(Beginning of Data extract)
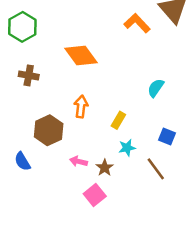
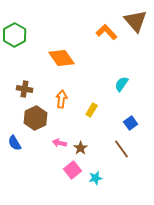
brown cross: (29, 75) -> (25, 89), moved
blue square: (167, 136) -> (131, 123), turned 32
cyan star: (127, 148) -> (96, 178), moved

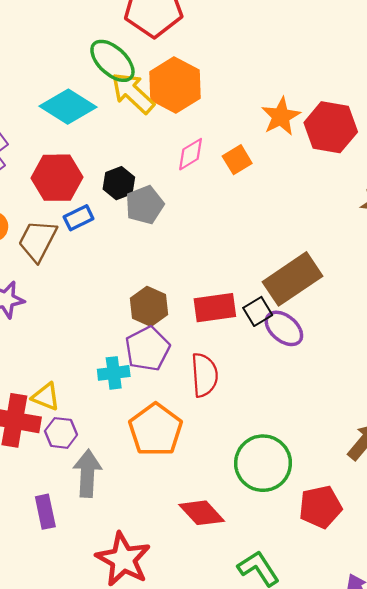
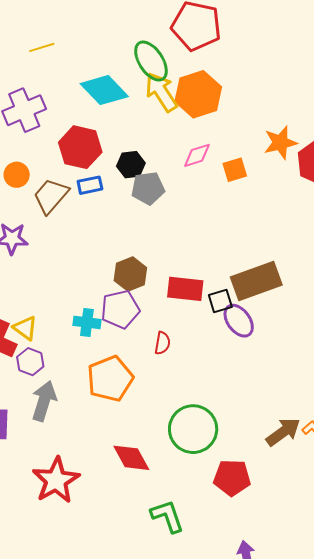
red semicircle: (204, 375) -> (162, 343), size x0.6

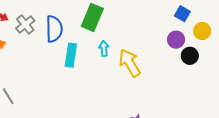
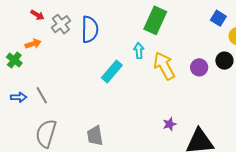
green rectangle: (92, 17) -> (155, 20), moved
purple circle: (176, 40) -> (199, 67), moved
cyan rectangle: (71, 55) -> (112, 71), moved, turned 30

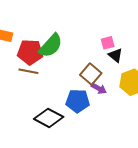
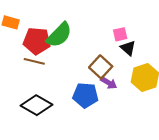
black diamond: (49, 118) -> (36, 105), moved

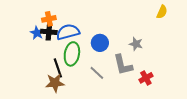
(End of Data extract)
■ **Task details**: From the records above, return each line that has the string "rectangle".

■ **Answer**:
green rectangle: (92, 17) -> (155, 20), moved
cyan rectangle: (71, 55) -> (112, 71), moved, turned 30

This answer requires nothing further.